╭─ Entries shown

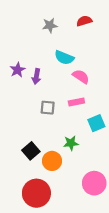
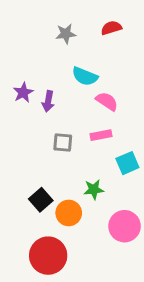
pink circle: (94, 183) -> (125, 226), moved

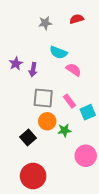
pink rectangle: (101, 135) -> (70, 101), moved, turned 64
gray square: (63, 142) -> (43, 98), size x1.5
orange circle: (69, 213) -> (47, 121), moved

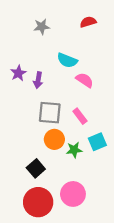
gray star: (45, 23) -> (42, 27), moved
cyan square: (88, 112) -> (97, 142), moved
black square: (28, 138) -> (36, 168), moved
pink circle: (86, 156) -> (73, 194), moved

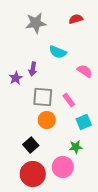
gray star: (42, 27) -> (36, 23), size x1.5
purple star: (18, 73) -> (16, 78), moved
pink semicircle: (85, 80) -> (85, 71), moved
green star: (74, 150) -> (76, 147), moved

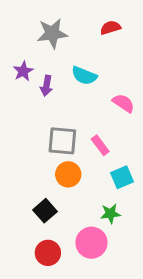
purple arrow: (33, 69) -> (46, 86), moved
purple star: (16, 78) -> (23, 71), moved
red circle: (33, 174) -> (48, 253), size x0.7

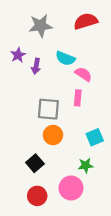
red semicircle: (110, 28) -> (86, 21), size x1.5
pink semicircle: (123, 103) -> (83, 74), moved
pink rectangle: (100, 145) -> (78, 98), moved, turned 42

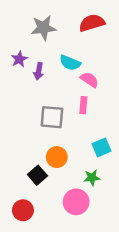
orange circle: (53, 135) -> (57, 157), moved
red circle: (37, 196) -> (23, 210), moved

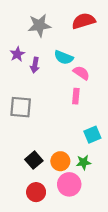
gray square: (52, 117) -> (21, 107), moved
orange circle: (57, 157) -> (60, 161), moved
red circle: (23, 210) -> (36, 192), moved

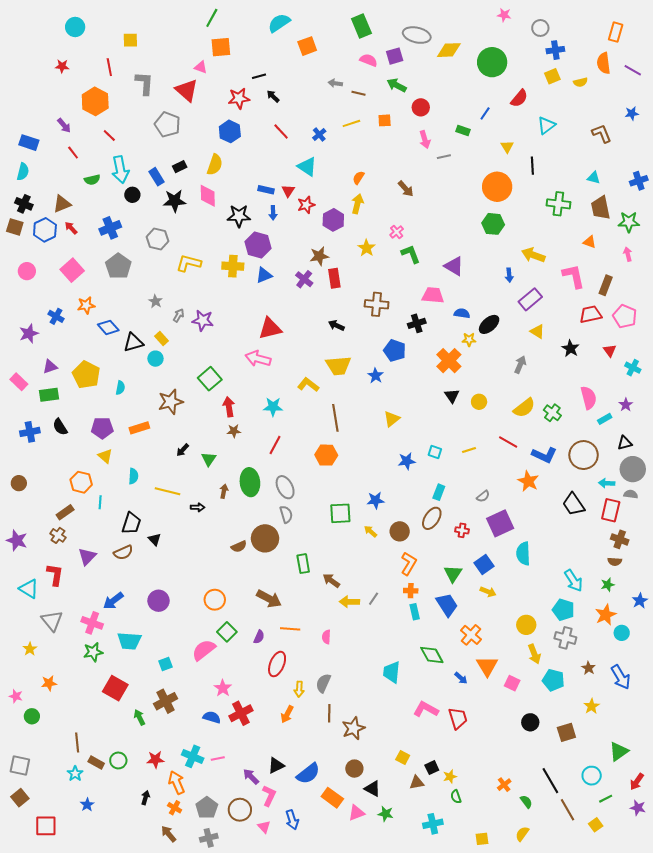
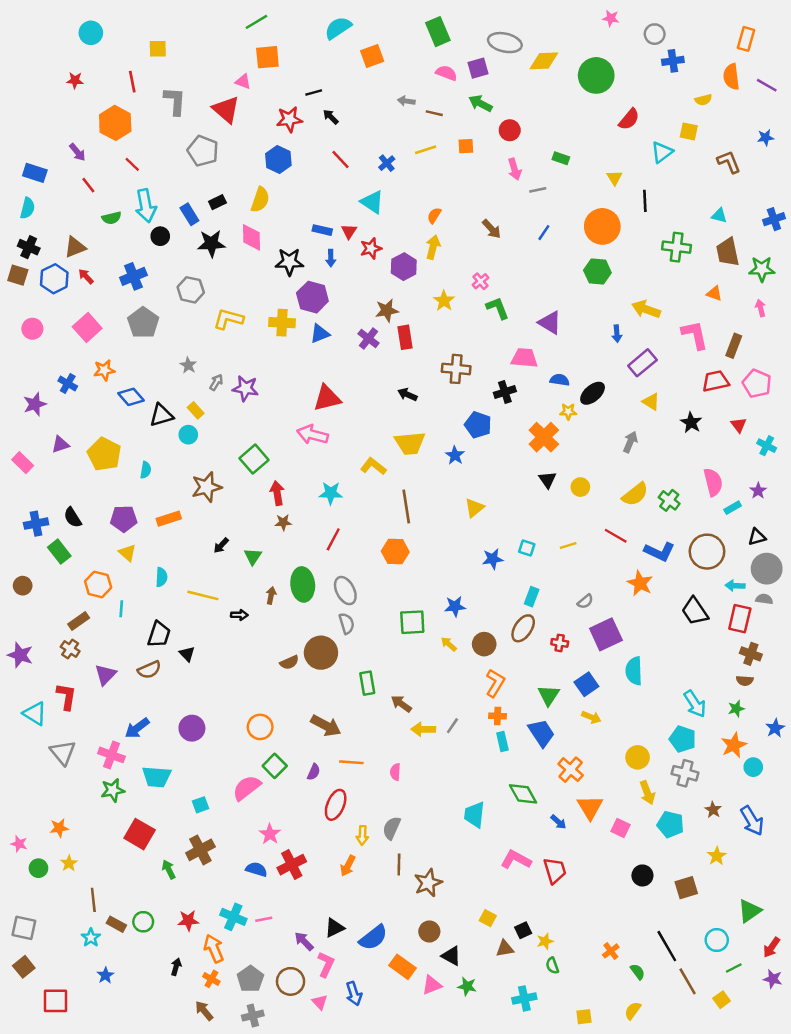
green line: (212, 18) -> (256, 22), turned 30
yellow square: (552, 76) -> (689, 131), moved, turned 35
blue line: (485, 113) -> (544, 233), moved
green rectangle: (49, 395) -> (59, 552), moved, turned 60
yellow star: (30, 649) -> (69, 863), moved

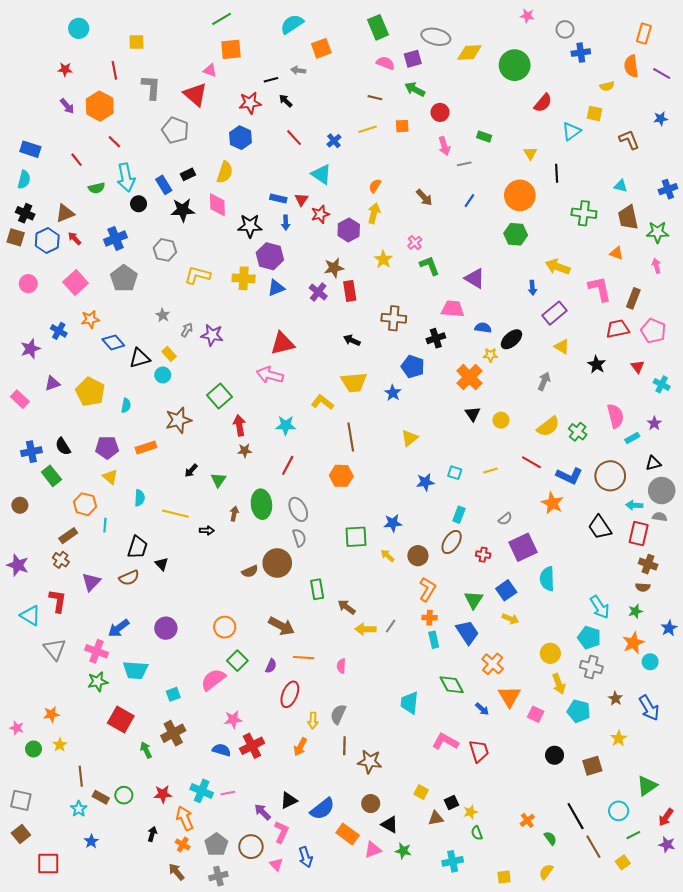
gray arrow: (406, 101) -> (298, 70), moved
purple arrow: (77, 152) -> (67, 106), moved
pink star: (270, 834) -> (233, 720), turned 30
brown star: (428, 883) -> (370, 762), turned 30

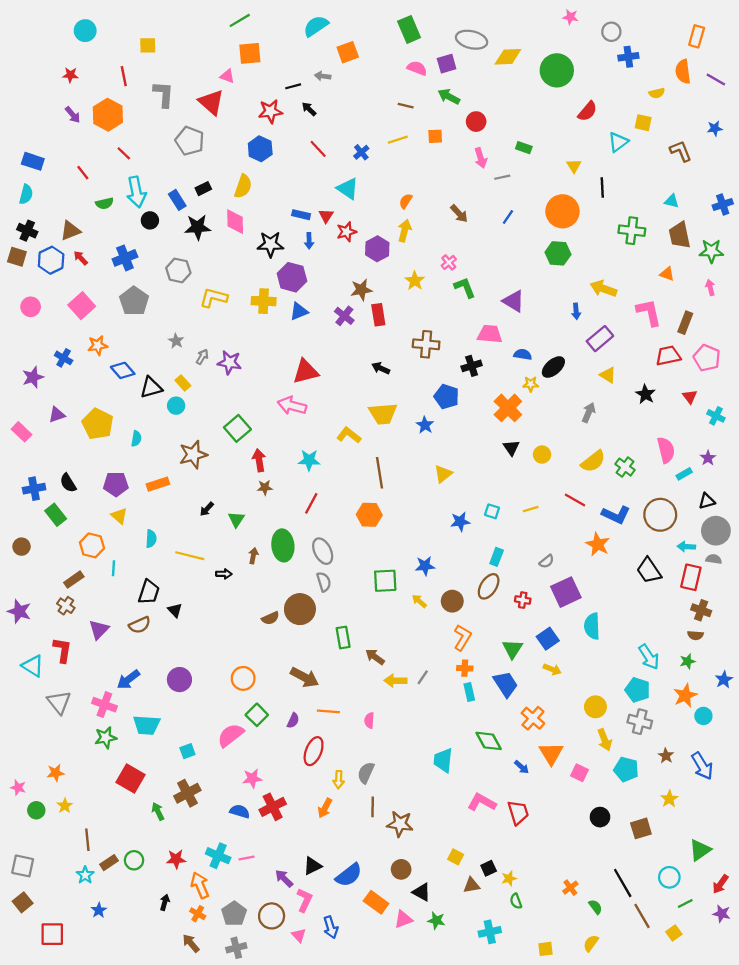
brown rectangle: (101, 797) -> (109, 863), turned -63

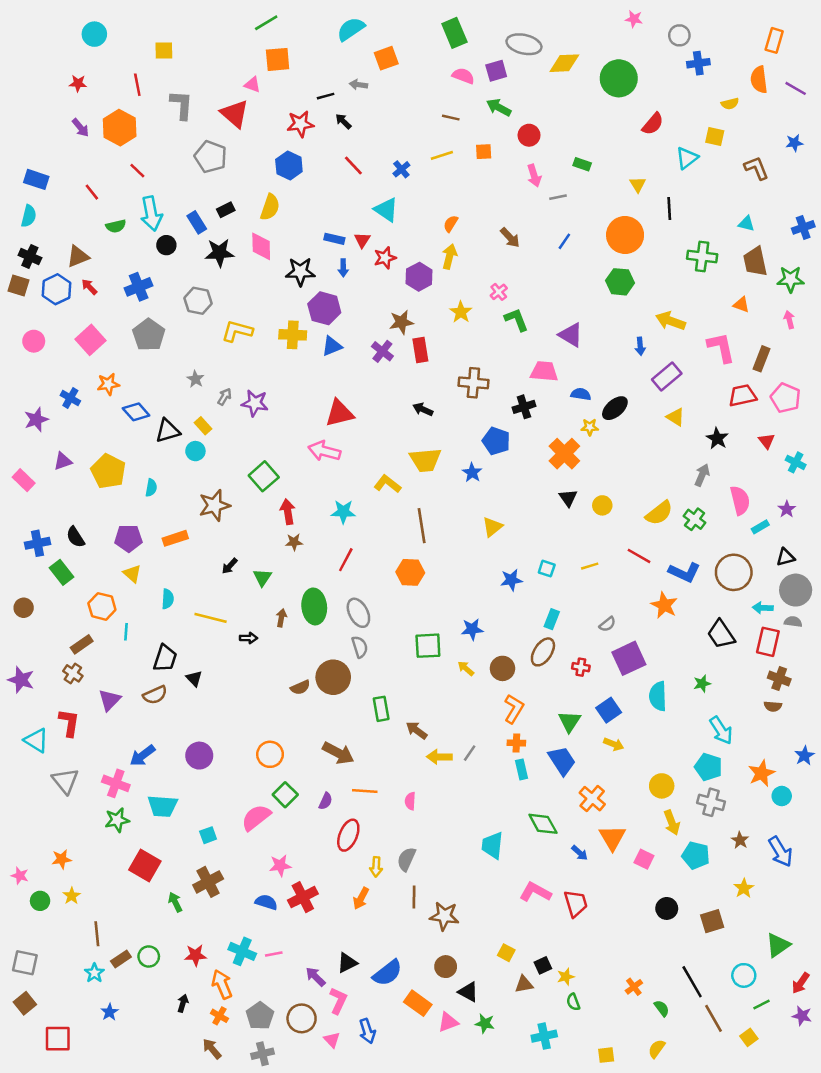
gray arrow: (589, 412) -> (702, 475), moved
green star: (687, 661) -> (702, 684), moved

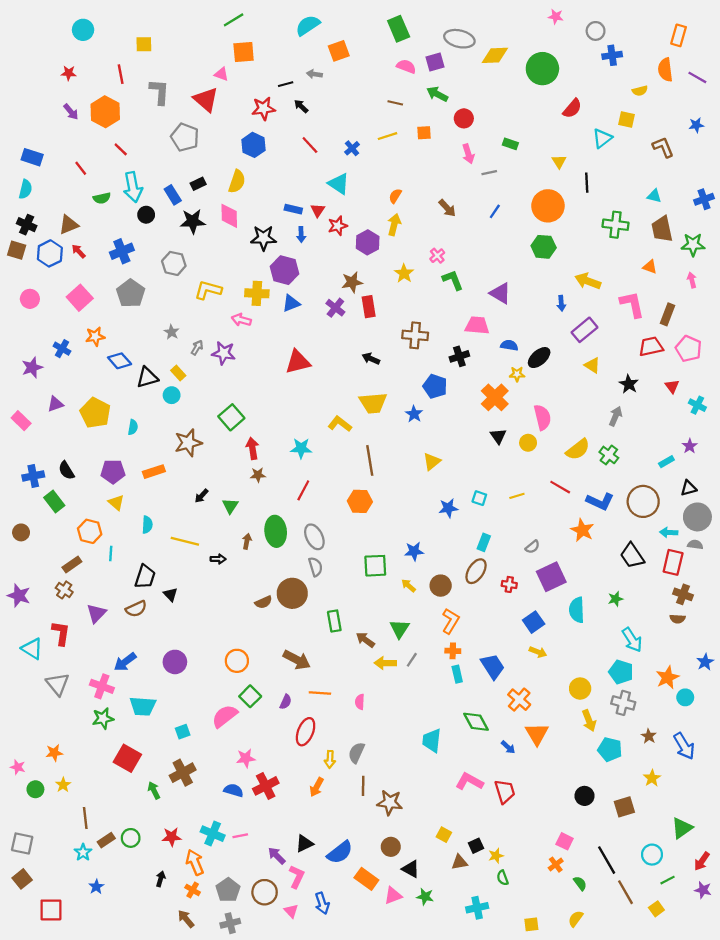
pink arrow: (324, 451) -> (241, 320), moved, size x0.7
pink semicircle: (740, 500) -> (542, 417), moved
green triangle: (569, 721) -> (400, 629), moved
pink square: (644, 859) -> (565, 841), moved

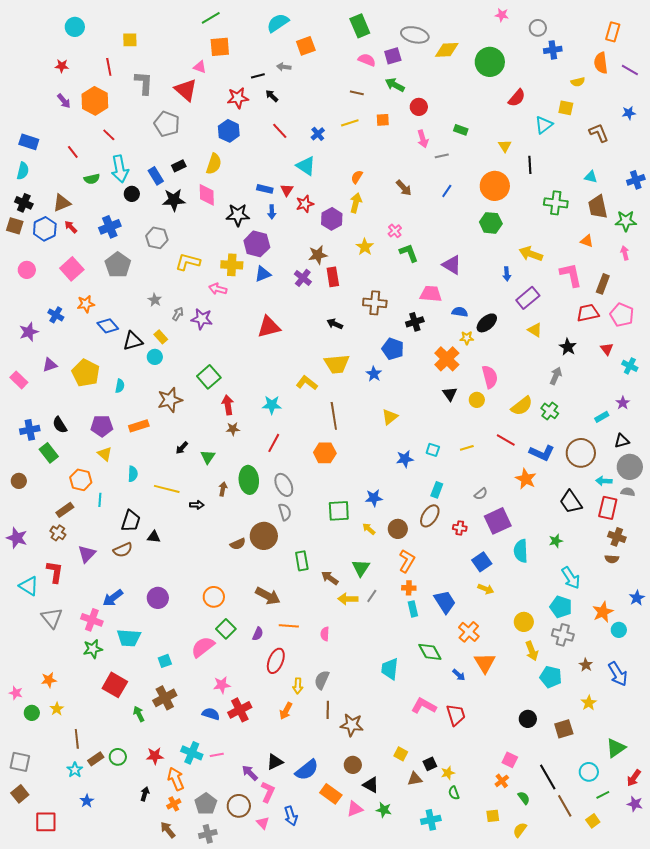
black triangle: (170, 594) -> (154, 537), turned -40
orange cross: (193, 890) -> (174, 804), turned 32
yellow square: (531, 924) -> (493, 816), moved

╰─

Assignment: Make an exact copy of the lines above, beginning with the line with "pink rectangle: (101, 135)" and ending with the line with "gray star: (42, 27) -> (36, 23), size x1.5", and keep the pictures out of it.

Completed exercise:
pink rectangle: (101, 135) -> (70, 101), moved, turned 64
gray square: (63, 142) -> (43, 98), size x1.5
orange circle: (69, 213) -> (47, 121), moved

gray star: (45, 23) -> (42, 27), moved
cyan square: (88, 112) -> (97, 142), moved
black square: (28, 138) -> (36, 168), moved
pink circle: (86, 156) -> (73, 194), moved

gray star: (42, 27) -> (36, 23), size x1.5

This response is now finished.